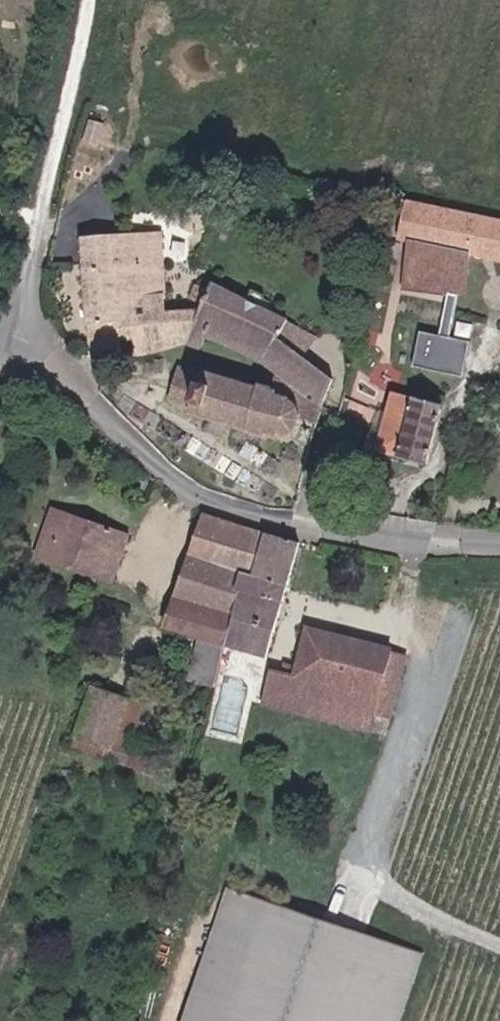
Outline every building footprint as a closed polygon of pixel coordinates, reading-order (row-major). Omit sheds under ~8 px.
[(88,128),(106,138),(113,123),(94,114),(88,128)] [(409,292),(457,299),(450,340),(425,335),(417,370),(468,383),(474,343),(456,339),(466,300),(473,302),(475,257),(499,262),(499,220),(415,202),(399,239),(411,242),(409,292)] [(170,235),(86,240),(86,274),(75,274),(78,340),(102,343),(101,355),(157,358),(195,347),(203,312),(174,315),(170,235)] [(217,284),(203,312),(195,347),(209,354),(215,345),(271,367),(309,396),(304,421),(319,424),(334,382),(284,339),(292,323),(217,284)] [(308,357),(324,365),(336,344),(320,335),(308,357)] [(302,419),(303,410),(299,402),(290,393),(275,389),(268,391),(260,388),(262,381),(235,373),(233,380),(169,363),(162,395),(182,400),(180,408),(264,434),(267,425),(284,429),(292,427),(299,423),(302,419)] [(446,408),(398,394),(385,443),(433,463),(446,408)] [(135,536),(58,507),(41,558),(118,585),(135,536)] [(303,545),(206,514),(170,629),(269,660),(303,545)] [(400,651),(313,628),(301,674),(276,670),(273,703),(325,714),(329,684),(384,698),(400,651)] [(152,705),(96,686),(84,726),(113,738),(115,751),(138,757),(152,705)] [(231,889),(189,1020),(408,1020),(432,956),(352,930),(231,889)]
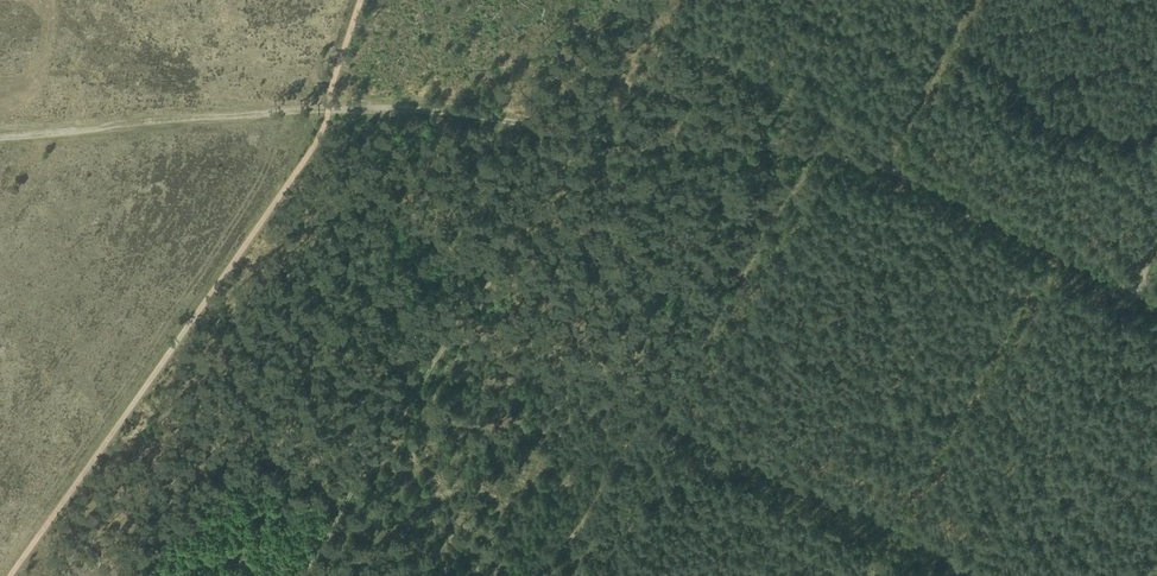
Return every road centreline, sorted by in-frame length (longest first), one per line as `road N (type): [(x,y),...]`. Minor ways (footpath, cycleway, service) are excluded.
road 1 (track): [(327,114),(471,113),(660,140)]
road 2 (track): [(0,141),(327,114)]
road 3 (track): [(1156,309),(880,170)]
road 4 (track): [(880,170),(811,152),(660,140)]

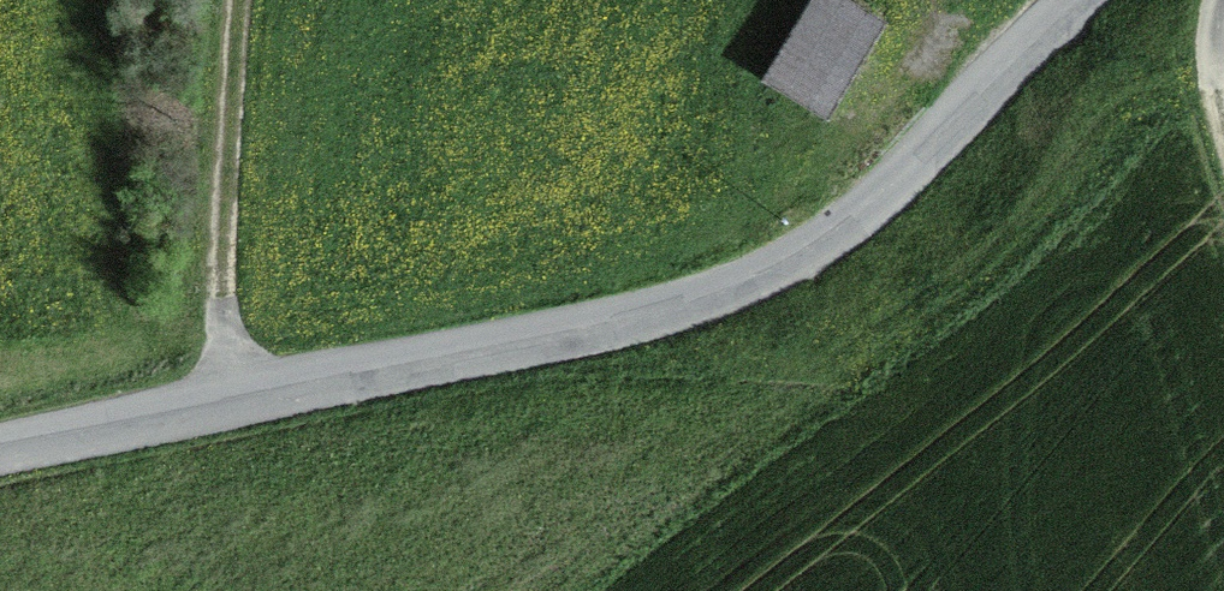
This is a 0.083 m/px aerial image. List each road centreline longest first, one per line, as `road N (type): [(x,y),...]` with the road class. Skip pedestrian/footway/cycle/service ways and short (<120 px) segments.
road 1 (unclassified): [(0,454),(593,326),(732,286),(831,235),(884,193),(1075,0)]
road 2 (track): [(235,0),(222,294),(232,401)]

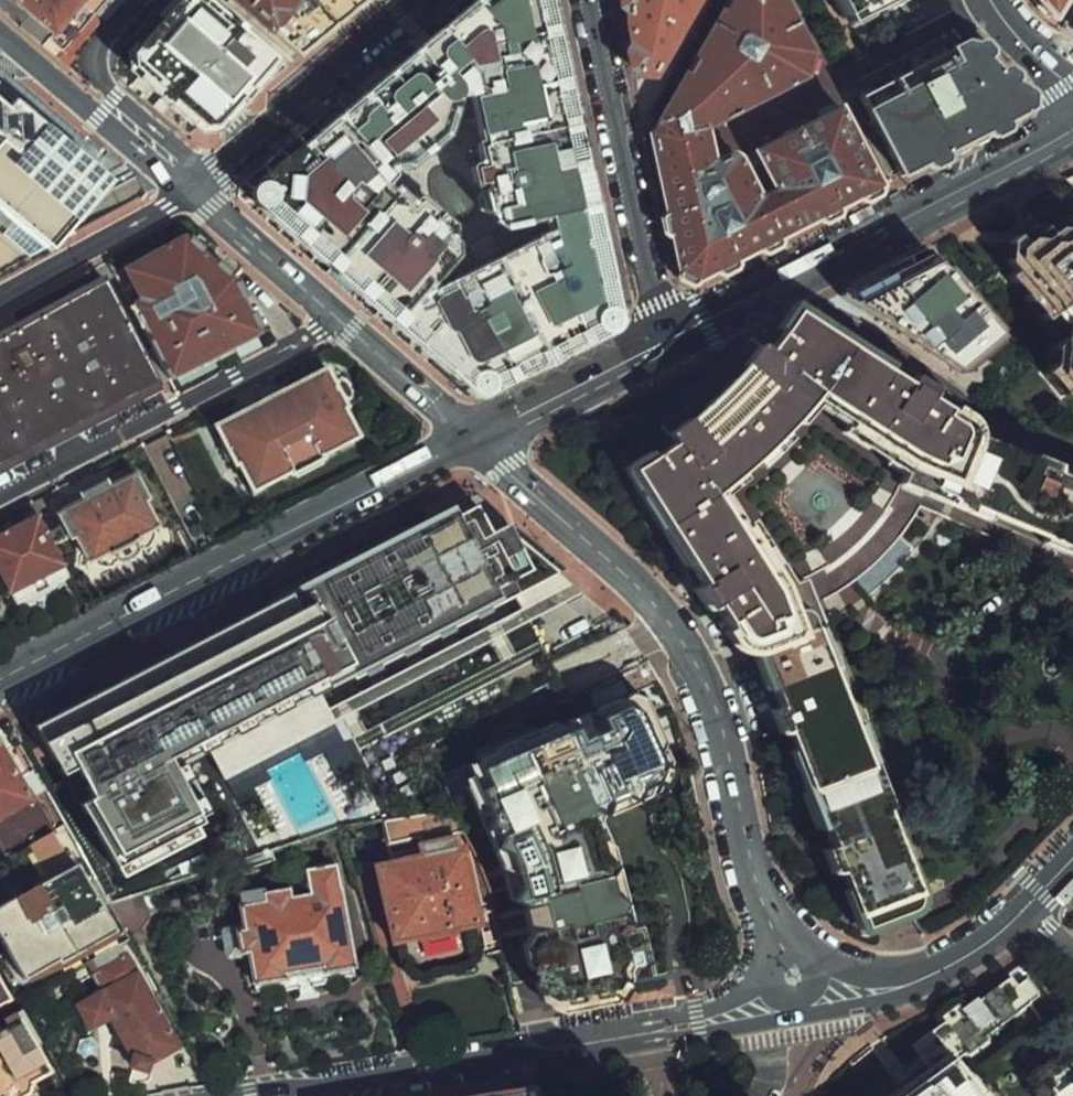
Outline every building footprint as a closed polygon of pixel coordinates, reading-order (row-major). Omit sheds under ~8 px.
[(52,46),(92,0),(0,0),(0,1),(52,46)] [(199,149),(218,151),(282,78),(196,0),(185,0),(183,3),(180,0),(173,0),(159,18),(162,28),(125,64),(128,86),(199,149)] [(270,48),(310,0),(214,0),(270,48)] [(464,402),(628,311),(549,0),(473,0),(236,200),(464,402)] [(270,48),(301,75),(383,0),(310,0),(270,48)] [(633,92),(661,95),(716,0),(622,0),(633,92)] [(651,134),(681,281),(695,286),(885,191),(847,105),(762,148),(781,201),(769,205),(743,163),(719,171),(717,142),(816,89),(827,60),(792,0),(738,0),(651,134)] [(832,22),(875,0),(822,0),(832,22)] [(1024,2),(1040,22),(1063,36),(1072,16),(1072,0),(1024,0),(1024,2)] [(1030,105),(959,36),(858,94),(904,174),(1030,105)] [(0,69),(0,187),(59,119),(0,69)] [(0,187),(0,194),(56,242),(118,170),(59,119),(0,187)] [(1007,279),(1055,341),(1041,369),(1056,396),(1072,399),(1072,194),(1051,196),(1030,232),(1007,279)] [(921,232),(825,287),(942,372),(997,319),(921,232)] [(197,237),(130,270),(182,386),(272,341),(241,275),(197,237)] [(0,335),(0,485),(170,400),(109,280),(0,335)] [(940,394),(810,296),(785,327),(687,431),(626,476),(699,583),(759,665),(856,932),(925,891),(833,646),(802,582),(732,484),(776,450),(820,403),(909,461),(900,482),(1072,553),(1072,462),(940,394)] [(330,364),(213,425),(252,499),(368,438),(330,364)] [(139,472),(61,515),(96,579),(165,542),(149,513),(159,508),(139,472)] [(440,508),(45,728),(127,874),(221,822),(185,759),(487,591),(440,508)] [(0,538),(0,571),(17,603),(72,575),(42,519),(0,538)] [(9,607),(0,591),(0,612),(9,607)] [(675,767),(639,682),(442,767),(469,827),(493,887),(508,928),(529,989),(547,1004),(626,989),(637,976),(569,811),(675,767)] [(12,869),(36,855),(62,840),(0,734),(0,848),(12,869)] [(386,820),(389,835),(422,829),(419,814),(386,820)] [(83,879),(62,840),(36,855),(56,895),(83,879)] [(455,851),(378,864),(393,948),(407,945),(411,968),(464,959),(461,939),(494,933),(485,880),(461,885),(455,851)] [(296,884),(241,891),(245,921),(237,922),(241,961),(255,959),(258,987),(364,975),(349,855),(306,861),(311,899),(298,900),(296,884)] [(88,876),(83,879),(56,895),(0,927),(0,950),(33,1007),(94,973),(131,951),(88,876)] [(73,1078),(33,1007),(0,950),(0,1095),(44,1095),(73,1078)] [(187,1042),(131,951),(94,973),(108,996),(83,1011),(91,1024),(106,1015),(128,1051),(124,1064),(134,1067),(129,1082),(142,1085),(151,1079),(147,1066),(187,1042)] [(1025,976),(958,1016),(983,1056),(1048,1010),(1025,976)] [(1023,1095),(1024,1095),(1072,1095),(1072,1055),(1023,1095)] [(960,1061),(916,1095),(987,1095),(960,1061)]
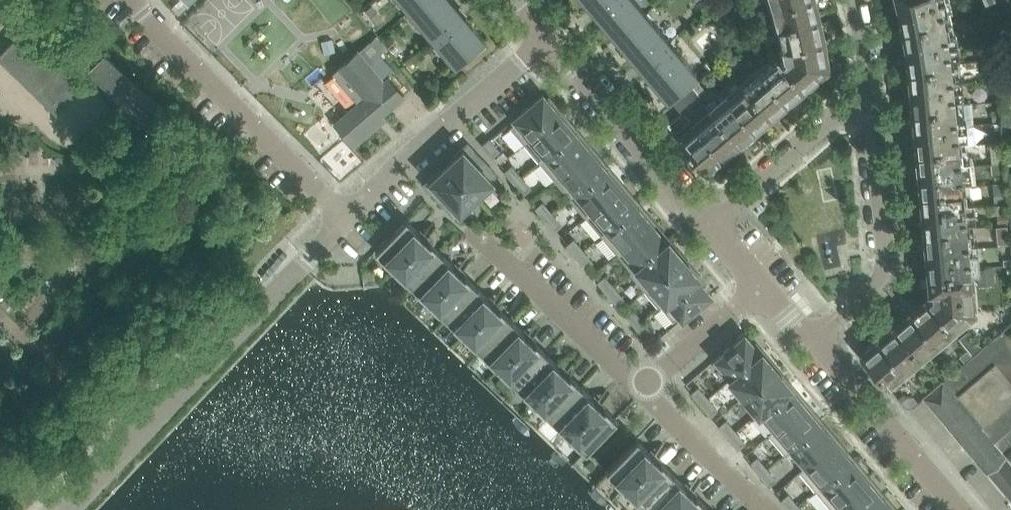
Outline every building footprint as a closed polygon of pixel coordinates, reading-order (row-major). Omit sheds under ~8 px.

══════

#### [What you need to do]
Leave out the pictures and output the rest of the records exactly.

#### [Result of this task]
Outline every building footprint as a closed polygon of pixel coordinates, reading-order (row-major). Omit sheds under ~8 px.
[(88,128),(106,138),(113,123),(94,114),(88,128)] [(409,292),(457,299),(450,340),(425,335),(417,370),(468,383),(474,343),(456,339),(466,300),(473,302),(475,257),(499,262),(499,220),(415,202),(399,239),(411,242),(409,292)] [(170,235),(86,240),(86,274),(75,274),(78,340),(102,343),(101,355),(157,358),(195,347),(203,312),(174,315),(170,235)] [(217,284),(203,312),(195,347),(209,354),(215,345),(271,367),(309,396),(304,421),(319,424),(334,382),(284,339),(292,323),(217,284)] [(308,357),(324,365),(336,344),(320,335),(308,357)] [(302,419),(303,410),(299,402),(290,393),(275,389),(268,391),(260,388),(262,381),(235,373),(233,380),(169,363),(162,395),(182,400),(180,408),(264,434),(267,425),(284,429),(292,427),(299,423),(302,419)] [(446,408),(398,394),(385,443),(433,463),(446,408)] [(135,536),(58,507),(41,558),(118,585),(135,536)] [(303,545),(206,514),(170,629),(269,660),(303,545)] [(400,651),(313,628),(301,674),(276,670),(273,703),(325,714),(329,684),(384,698),(400,651)] [(152,705),(96,686),(84,726),(113,738),(115,751),(138,757),(152,705)] [(231,889),(189,1020),(408,1020),(432,956),(352,930),(231,889)]
Return every road centreline, sorted by in-frame length (longest first), one per line as `road N (type): [(x,y),...]`. Minor ways (footpath, cycleway, service) are excluded.
road 1 (track): [(327,114),(471,113),(660,140)]
road 2 (track): [(0,141),(327,114)]
road 3 (track): [(1156,309),(880,170)]
road 4 (track): [(880,170),(811,152),(660,140)]

This is a 0.083 m/px aerial image. List each road centreline longest first, one per line, as `road N (type): [(x,y),...]` with the road class. Skip pedestrian/footway/cycle/service ways and short (<120 px) segments.
road 1 (unclassified): [(0,454),(593,326),(732,286),(831,235),(884,193),(1075,0)]
road 2 (track): [(235,0),(222,294),(232,401)]

Outline every building footprint as a closed polygon of pixel coordinates, reading-order (row-major). Omit sheds under ~8 px.
[(52,46),(92,0),(0,0),(0,1),(52,46)] [(199,149),(218,151),(282,78),(196,0),(185,0),(183,3),(180,0),(173,0),(159,18),(162,28),(125,64),(128,86),(199,149)] [(270,48),(310,0),(214,0),(270,48)] [(464,402),(628,311),(549,0),(473,0),(236,200),(464,402)] [(270,48),(301,75),(383,0),(310,0),(270,48)] [(633,92),(661,95),(716,0),(622,0),(633,92)] [(651,134),(681,281),(695,286),(885,191),(847,105),(762,148),(781,201),(769,205),(743,163),(719,171),(717,142),(816,89),(827,60),(792,0),(738,0),(651,134)] [(832,22),(875,0),(822,0),(832,22)] [(1024,2),(1040,22),(1063,36),(1072,16),(1072,0),(1024,0),(1024,2)] [(1030,105),(959,36),(858,94),(904,174),(1030,105)] [(0,69),(0,187),(59,119),(0,69)] [(0,187),(0,194),(56,242),(118,170),(59,119),(0,187)] [(1007,279),(1055,341),(1041,369),(1056,396),(1072,399),(1072,194),(1051,196),(1030,232),(1007,279)] [(921,232),(825,287),(942,372),(997,319),(921,232)] [(197,237),(130,270),(182,386),(272,341),(241,275),(197,237)] [(0,335),(0,485),(170,400),(109,280),(0,335)] [(940,394),(810,296),(785,327),(687,431),(626,476),(699,583),(759,665),(856,932),(925,891),(833,646),(802,582),(732,484),(776,450),(820,403),(909,461),(900,482),(1072,553),(1072,462),(940,394)] [(330,364),(213,425),(252,499),(368,438),(330,364)] [(139,472),(61,515),(96,579),(165,542),(149,513),(159,508),(139,472)] [(440,508),(45,728),(127,874),(221,822),(185,759),(487,591),(440,508)] [(0,538),(0,571),(17,603),(72,575),(42,519),(0,538)] [(9,607),(0,591),(0,612),(9,607)] [(675,767),(639,682),(442,767),(469,827),(493,887),(508,928),(529,989),(547,1004),(626,989),(637,976),(569,811),(675,767)] [(12,869),(36,855),(62,840),(0,734),(0,848),(12,869)] [(386,820),(389,835),(422,829),(419,814),(386,820)] [(83,879),(62,840),(36,855),(56,895),(83,879)] [(455,851),(378,864),(393,948),(407,945),(411,968),(464,959),(461,939),(494,933),(485,880),(461,885),(455,851)] [(296,884),(241,891),(245,921),(237,922),(241,961),(255,959),(258,987),(364,975),(349,855),(306,861),(311,899),(298,900),(296,884)] [(88,876),(83,879),(56,895),(0,927),(0,950),(33,1007),(94,973),(131,951),(88,876)] [(73,1078),(33,1007),(0,950),(0,1095),(44,1095),(73,1078)] [(187,1042),(131,951),(94,973),(108,996),(83,1011),(91,1024),(106,1015),(128,1051),(124,1064),(134,1067),(129,1082),(142,1085),(151,1079),(147,1066),(187,1042)] [(1025,976),(958,1016),(983,1056),(1048,1010),(1025,976)] [(1023,1095),(1024,1095),(1072,1095),(1072,1055),(1023,1095)] [(960,1061),(916,1095),(987,1095),(960,1061)]
Outline every building footprint as a closed polygon of pixel coordinates, reading-order (row-major). Omit sheds under ~8 px.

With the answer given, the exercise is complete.